[Start of PROVIDED RECORDS]

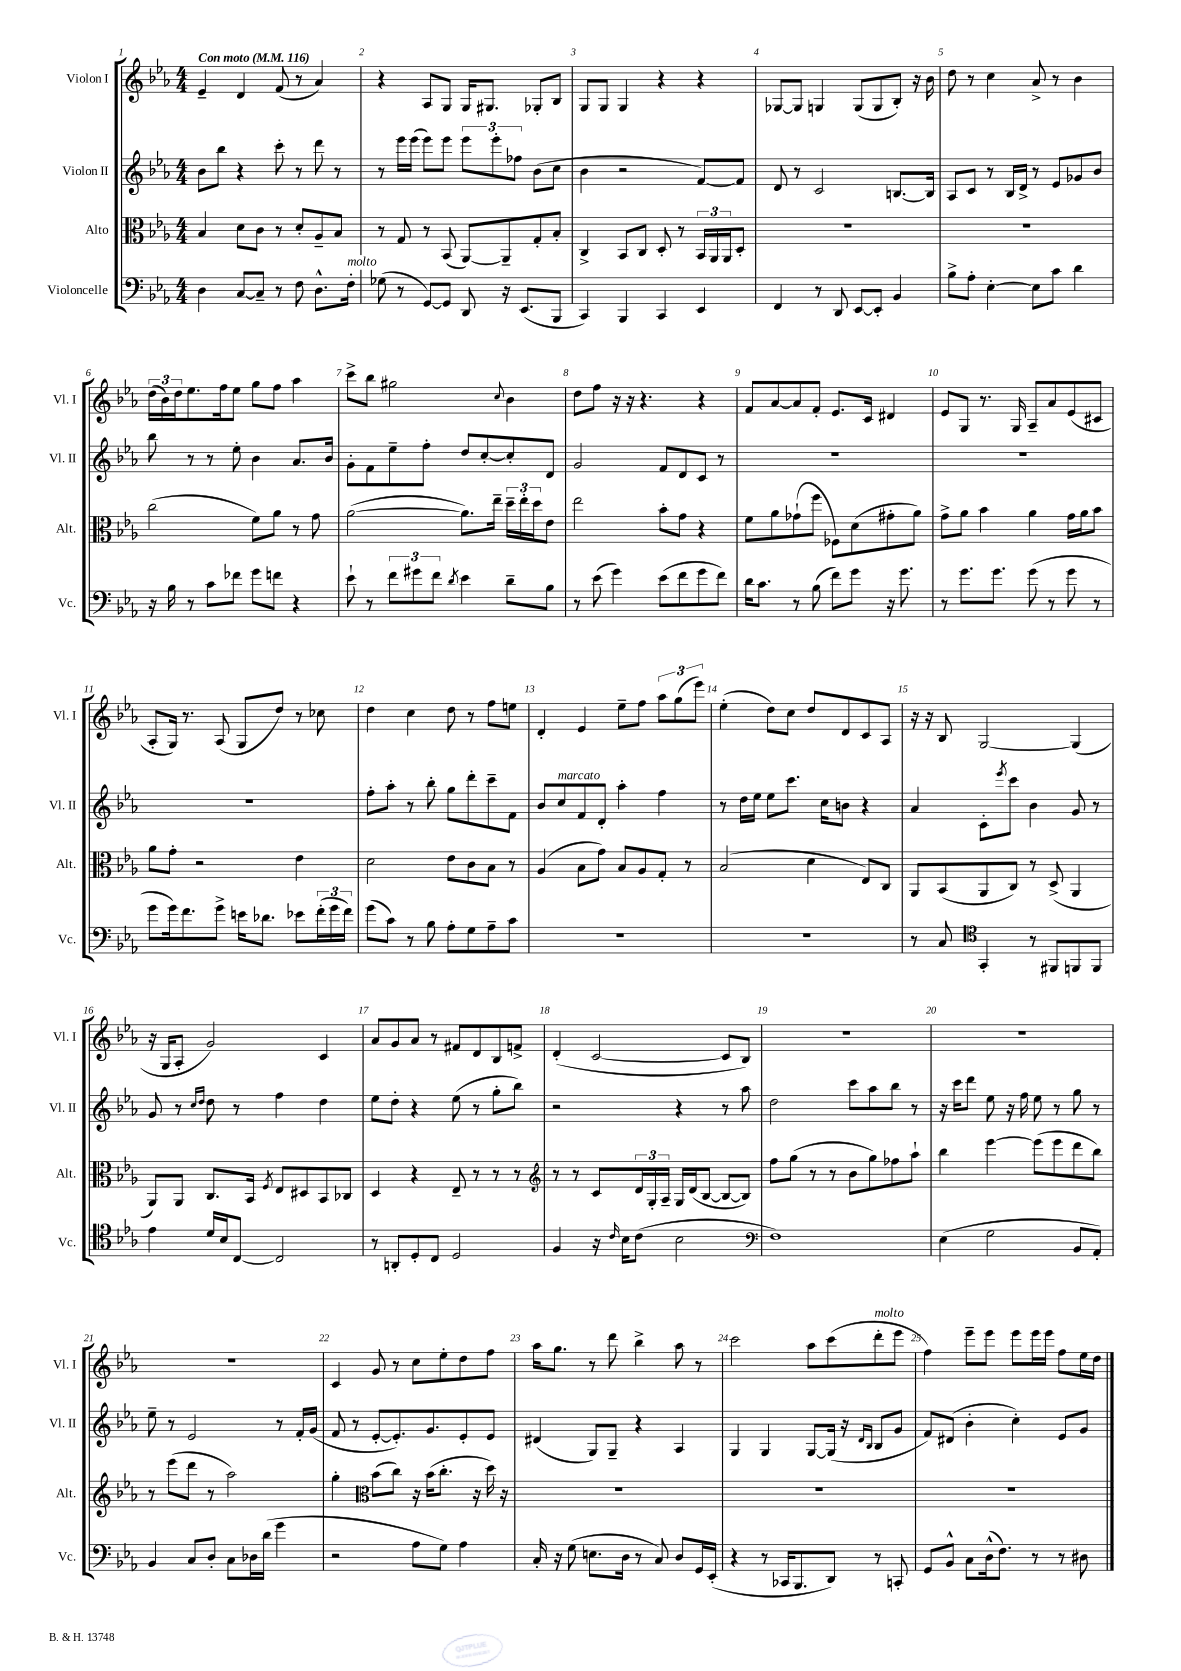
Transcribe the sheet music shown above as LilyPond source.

<<
\new StaffGroup <<
\new Staff = "s0" \with { instrumentName = "Violon I" shortInstrumentName = "Vl. I" } {
    \clef treble \key ees \major \numericTimeSignature \time 4/4 \tempo "Con moto" 4 = 116
    ees'4-- d'4 f'8( r8 aes'4) |
    r4 aes8 g8 g16 gis8. ges8-. bes8 |
    g8 g8 g4 r4 r4 |
    ges8~ ges8 g4 g8( g8 bes8-.) r16 bes'16 |
    d''8 r8 c''4 aes'8-> r8 bes'4 |
    \tuplet 3/2 { d''16( bes'16) d''16 } ees''8. f''16 ees''8 g''8 f''8 aes''4 |
    c'''8-> bes''8 gis''2 \appoggiatura { c''8 } bes'4 |
    d''8 f''8 r16 r16 r4. r4 |
    f'8 aes'8~ aes'8 f'8-. ees'8. c'16 dis'4 |
    ees'8 g8 r8. g16 aes8-- aes'8 ees'8( cis'8 |
    aes8-. g16) r8. aes8( g8 d''8) r8 ces''8 |
    d''4 c''4 d''8 r8 f''8 e''8 |
    d'4-. ees'4 ees''8-- f''8 \tuplet 3/2 { aes''8 g''8( ees'''8) } |
    ees''4-.( d''8) c''8 d''8 d'8 c'8 aes8 |
    r16 r16 bes8 g2~ g4( |
    r16 g16 aes8-. g'2) c'4 |
    aes'8 g'8 aes'8 r8 fis'8 d'8 bes8 f'8-> |
    d'4-.( c'2~ c'8 bes8) |
    R1 |
    R1 |
    r1 |
    c'4 g'8 r8 c''8 ees''8-. d''8 f''8 |
    aes''16 g''8. r8 d'''8 bes''4-> aes''8 r8 |
    c'''2 aes''8 c'''8( d'''8-.^\markup { \italic "molto" } ees'''8 |
    f''4) ees'''8-- ees'''8 ees'''8 ees'''16 ees'''16 f''8 ees''16 d''16 \bar "|." |
}
\new Staff = "s1" \with { instrumentName = "Violon II" shortInstrumentName = "Vl. II" } {
    \clef treble \key ees \major \numericTimeSignature \time 4/4
    bes'8 bes''8 r4 c'''8-. r8 d'''8 r8 |
    r8 ees'''16 ees'''16( ees'''8) ees'''8 \tuplet 3/2 { ees'''8 ees'''8-. fes''8 } bes'8( c''8 |
    bes'4 r2 f'8~) f'8 |
    d'8 r8 c'2 b8.~ b16 |
    aes8 c'8 r8 bes16 d'16-> r8 ees'8 ges'8 bes'8 |
    bes''8 r8 r8 ees''8-. bes'4 aes'8. bes'16 |
    g'8-. f'8 ees''8-- f''8-. d''8 c''8~-. c''8-. d'8 |
    g'2 f'8 d'8 c'8 r8 |
    R1 |
    R1 |
    R1 |
    f''8-. aes''8-. r8 bes''8-. g''8 d'''8-. c'''8-- f'8 |
    bes'8 c''8^\markup { \italic "marcato" } f'8 d'8-. aes''4-. f''4 |
    r8 d''16 ees''16 ees''8 c'''8. c''16 b'8 r4 |
    aes'4 c'8-. \acciaccatura { ees'''8 } c'''8 bes'4 g'8 r8 |
    g'8 r8 \grace { c''16 d''16 } d''8 r8 f''4 d''4 |
    ees''8 d''8-. r4 ees''8( r8 g''8-. bes''8) |
    r2 r4 r8 aes''8 |
    d''2 c'''8 aes''8 bes''8 r8 |
    r16 c'''16 d'''8 ees''8 r16 f''16 ees''8 r8 g''8 r8 |
    ees''8-- r8 ees'2 r8 f'16-. g'16( |
    f'8 r8 ees'8~-. ees'8.-.) g'8. ees'8-. ees'8 |
    dis'4( g8) g8-- r4 aes4 |
    g4 g4 g8~ g16( r16 \grace { d'16 bes16 } bes8 g'8 |
    f'8) dis'8( bes'4-. c''4-.) ees'8 g'8 \bar "|." |
}
\new Staff = "s2" \with { instrumentName = "Alto" shortInstrumentName = "Alt." } {
    \clef alto \key ees \major \numericTimeSignature \time 4/4
    bes4 d'8 c'8 r8 d'8-. aes8-- bes8 |
    r8 g8 r8 bes,8( aes,8~) aes,8-- g8-. bes8-. |
    c4-> bes,8 c8 d8-. r8 \tuplet 3/2 { bes,16 aes,16 aes,16 } d8-. |
    R1 |
    R1 |
    c''2( f'8) aes'8 r8 g'8 |
    aes'2~( aes'8.) ees''16-- \tuplet 3/2 { d''16-- ees''16-. d''16 } ees'8 |
    ees''2 bes'8-. g'8 r4 |
    f'8 aes'8 ges'8-!( f''8 fes8) d'8( gis'8-. aes'8) |
    g'8-> aes'8 bes'4 aes'4 g'16 aes'16 bes'8 |
    aes'8 g'8-. r2 ees'4 |
    d'2 ees'8 c'8 bes8 r8 |
    aes4( bes8 g'8) bes8 aes8 g8-. r8 |
    bes2( d'4 ees8) c8 |
    aes,8 bes,8( aes,8 c8) r8 d8->( aes,4 |
    aes,8) aes,8 c8. bes,16 \acciaccatura { f8 } ees8 dis8 bes,8 ces8 |
    d4 r4 ees8-- r8 r8 r8 |
    \clef treble r8 r8 c'8 \tuplet 3/2 { d'16 g16-. aes16-- } g16 d'16( bes8~ bes8~ bes8) |
    f''8 g''8( r8 r8 bes'8 g''8) fes''8 aes''8-! |
    bes''4 ees'''4~ ees'''8( ees'''8 d'''8 bes''8) |
    r8 ees'''8( d'''8 r8 aes''2) |
    g''4-. \clef alto bes'8( c''8) r16 bes'16( c''8.-. r16 d''16) r16 |
    R1 |
    R1 |
    R1 \bar "|." |
}
\new Staff = "s3" \with { instrumentName = "Violoncelle" shortInstrumentName = "Vc." } {
    \clef bass \key ees \major \numericTimeSignature \time 4/4
    d4 c8~ c8-- r8 f8 d8.-^ f16-.^\markup { \italic "molto" } |
    ges8( r8 g,8~) g,8 d,8 r16 ees,8.( bes,,8 |
    c,4) bes,,4 c,4 ees,4 |
    f,4 r8 d,8 ees,8~ ees,8-. bes,4 |
    bes8-> aes8-. ees4~-. ees8 c'8 d'4 |
    r16 bes16 r8 c'8 fes'8 g'8 f'8 r4 |
    ees'8-! r8 \tuplet 3/2 { f'8 gis'8 f'8 } \acciaccatura { d'8 } ees'4 d'8-- bes8 |
    r8 ees'8( g'4) ees'8( f'8 g'8 f'8) |
    d'16 c'8. r8 bes8( f'8) g'8 r16 g'8. |
    r8 g'8. g'8. g'8( r8 g'8 r8 |
    g'8 g'16) f'8. g'8-> e'16 des'8. ees'8 \tuplet 3/2 { f'16-.( g'16 f'16) } |
    g'8( c'8) r8 bes8 aes8-. g8 aes8-- c'8 |
    R1 |
    R1 |
    r8 c8 \clef tenor g,4-. r8 fis,8 f,8 f,8 |
    ees'4 d'16 bes16 c8~ c2 |
    r8 a,8-. d8-. c8 d2 |
    f4 r16 \grace { c'16 } bes16 c'8( bes2 |
    \clef bass f1) |
    ees4( g2 bes,8 aes,8-.) |
    bes,4 c8 d8-. c8 des16 d'16( g'4 |
    r2 aes8 g8) aes4 |
    c16-. r16 g8( e8. d16 r8 c8) d8 g,16 ees,16-.( |
    r4 r8 ces,16 bes,,8. d,8) r8 c,8-. |
    g,8 bes,8-^ c8 d16-^( f8.) r8 r8 dis8 \bar "|." |
}
>>
>>
\layout { \context { \Score \override BarNumber.break-visibility = ##(#f #t #t) barNumberVisibility = #all-bar-numbers-visible } }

[End of PROVIDED RECORDS]

- WHAT THE TASK ASKS:
Display every line in the rows above that contains the string "major".

- RESPONSE TO THIS TASK:
    \clef treble \key ees \major \numericTimeSignature \time 4/4 \tempo "Con moto" 4 = 116
    \clef treble \key ees \major \numericTimeSignature \time 4/4
    \clef alto \key ees \major \numericTimeSignature \time 4/4
    \clef bass \key ees \major \numericTimeSignature \time 4/4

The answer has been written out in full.